Extracted material ▸
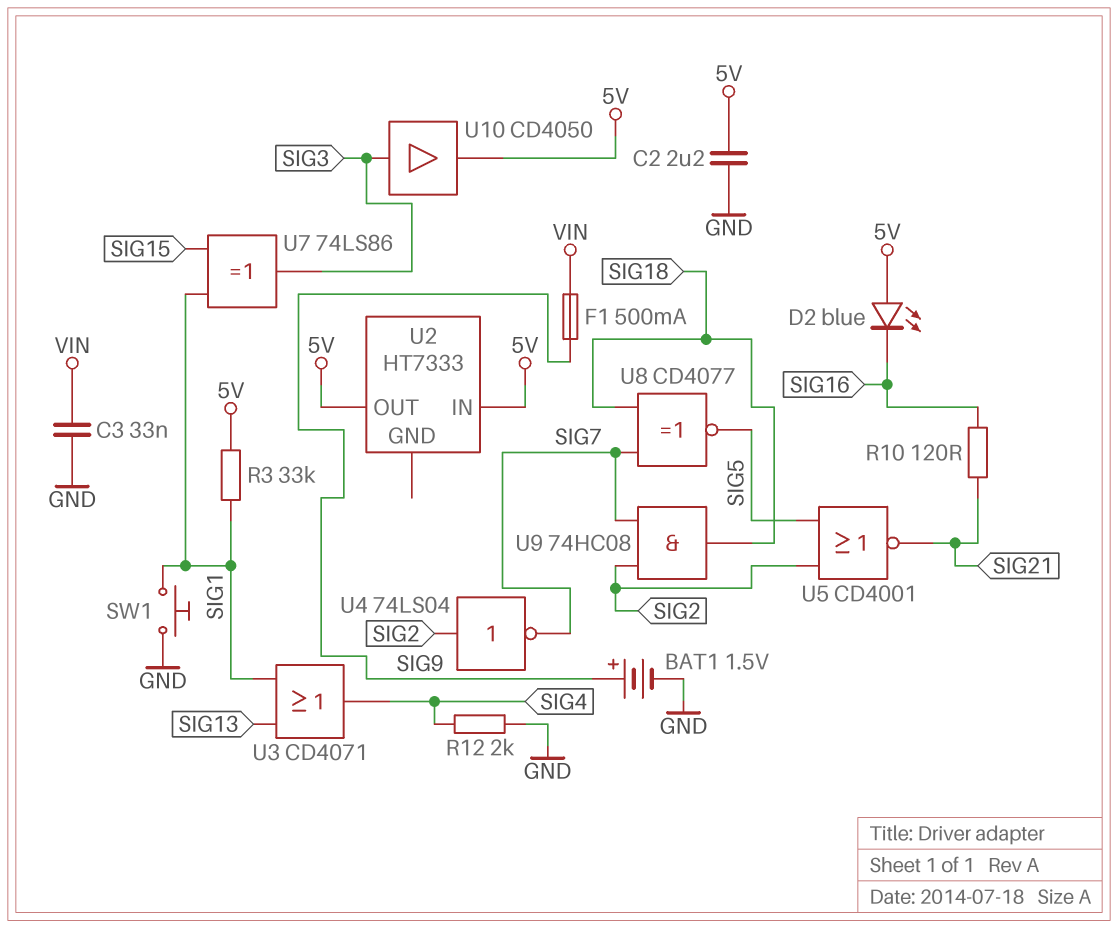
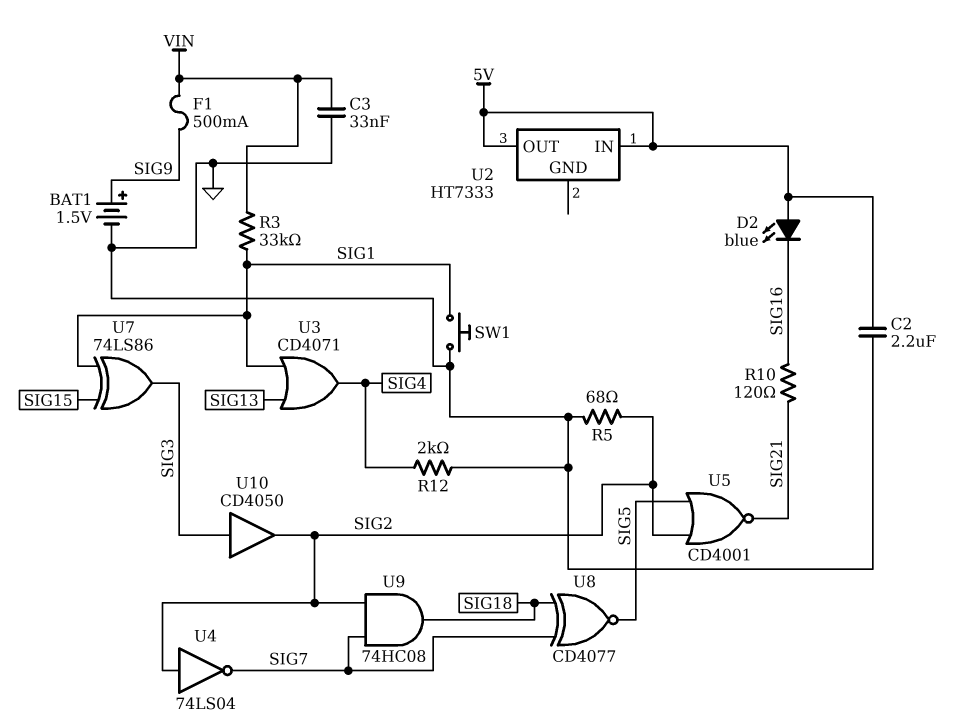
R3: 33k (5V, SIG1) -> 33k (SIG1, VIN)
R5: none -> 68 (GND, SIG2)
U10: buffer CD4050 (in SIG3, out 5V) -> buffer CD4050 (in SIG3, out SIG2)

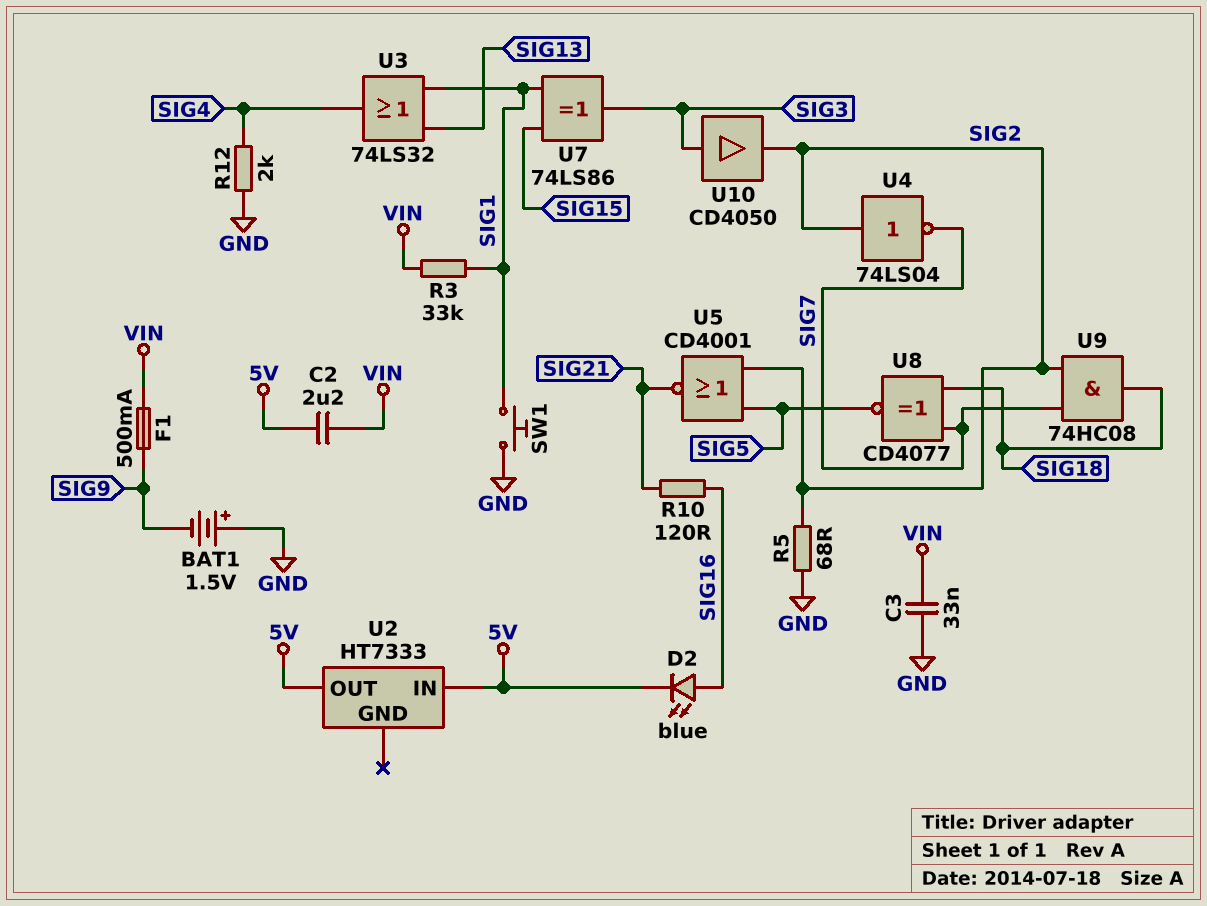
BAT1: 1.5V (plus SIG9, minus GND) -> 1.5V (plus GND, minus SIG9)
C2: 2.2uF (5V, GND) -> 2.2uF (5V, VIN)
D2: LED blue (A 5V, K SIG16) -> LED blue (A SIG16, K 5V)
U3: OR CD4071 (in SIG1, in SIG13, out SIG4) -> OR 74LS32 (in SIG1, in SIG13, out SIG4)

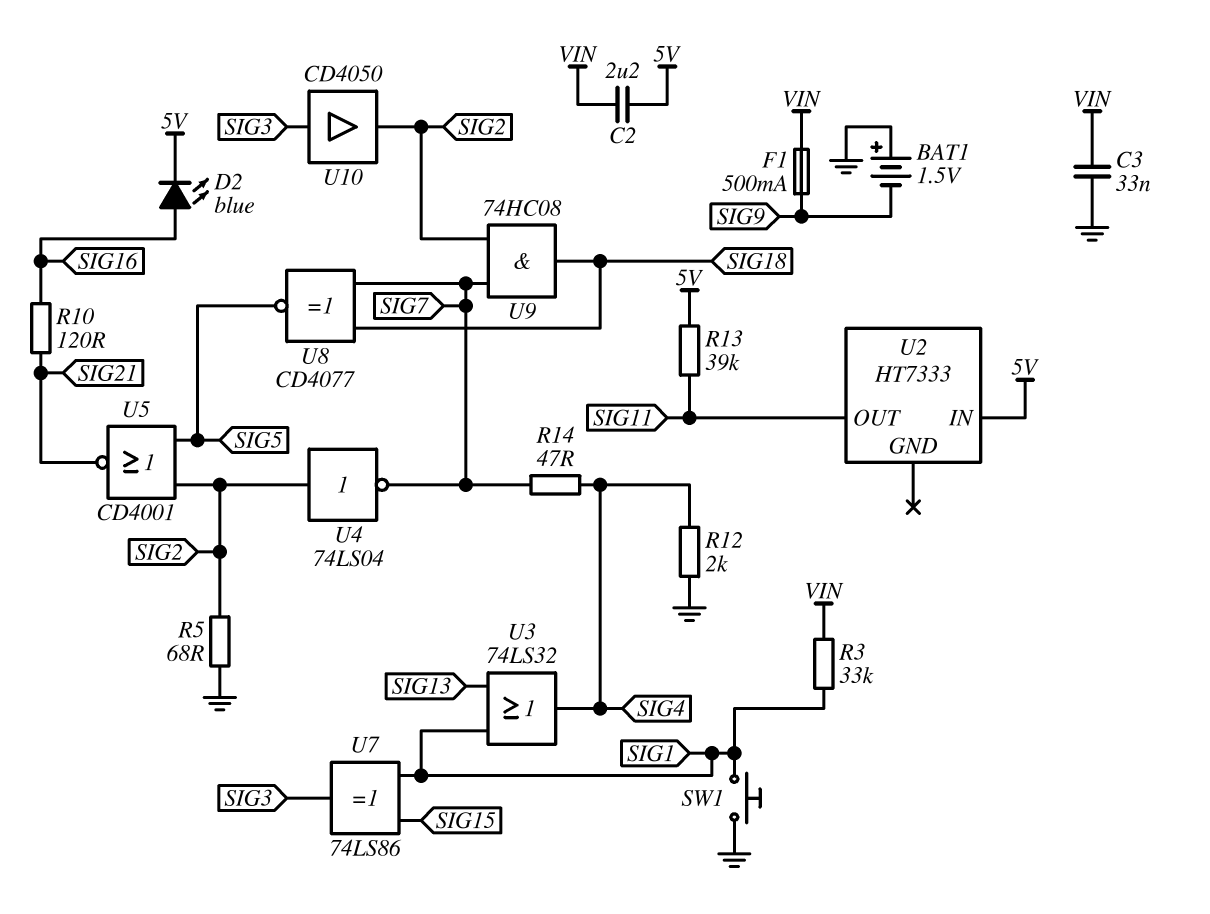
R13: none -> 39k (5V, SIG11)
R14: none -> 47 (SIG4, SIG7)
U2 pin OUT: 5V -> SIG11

* * *

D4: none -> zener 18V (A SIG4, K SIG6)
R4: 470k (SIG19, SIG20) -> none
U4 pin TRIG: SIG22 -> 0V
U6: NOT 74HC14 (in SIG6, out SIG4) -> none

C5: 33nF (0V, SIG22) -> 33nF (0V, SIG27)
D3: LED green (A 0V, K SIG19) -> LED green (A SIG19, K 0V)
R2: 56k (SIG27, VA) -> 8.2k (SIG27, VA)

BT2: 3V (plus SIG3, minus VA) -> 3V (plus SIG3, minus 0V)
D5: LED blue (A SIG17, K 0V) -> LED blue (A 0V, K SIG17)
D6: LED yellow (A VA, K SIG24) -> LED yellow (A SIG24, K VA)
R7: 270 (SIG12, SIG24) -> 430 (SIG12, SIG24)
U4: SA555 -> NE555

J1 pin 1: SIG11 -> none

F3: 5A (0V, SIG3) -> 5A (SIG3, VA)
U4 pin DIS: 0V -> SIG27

...

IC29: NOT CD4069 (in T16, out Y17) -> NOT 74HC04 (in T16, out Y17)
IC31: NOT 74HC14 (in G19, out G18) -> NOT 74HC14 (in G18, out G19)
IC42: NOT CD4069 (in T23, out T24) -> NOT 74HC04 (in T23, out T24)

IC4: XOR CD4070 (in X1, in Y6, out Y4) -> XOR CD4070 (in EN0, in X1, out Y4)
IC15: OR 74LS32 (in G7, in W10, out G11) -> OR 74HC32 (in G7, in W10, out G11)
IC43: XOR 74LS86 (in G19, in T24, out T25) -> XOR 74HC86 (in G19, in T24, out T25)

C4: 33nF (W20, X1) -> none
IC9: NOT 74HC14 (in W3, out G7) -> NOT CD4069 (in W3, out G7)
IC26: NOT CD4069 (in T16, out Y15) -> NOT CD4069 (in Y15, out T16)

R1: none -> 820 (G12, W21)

What you will do ▸
Return each line of the data that contains the string "minus".

The completed task ▸
BAT1: 1.5V (plus SIG9, minus GND) -> 1.5V (plus GND, minus SIG9)
BT2: 3V (plus SIG3, minus VA) -> 3V (plus SIG3, minus 0V)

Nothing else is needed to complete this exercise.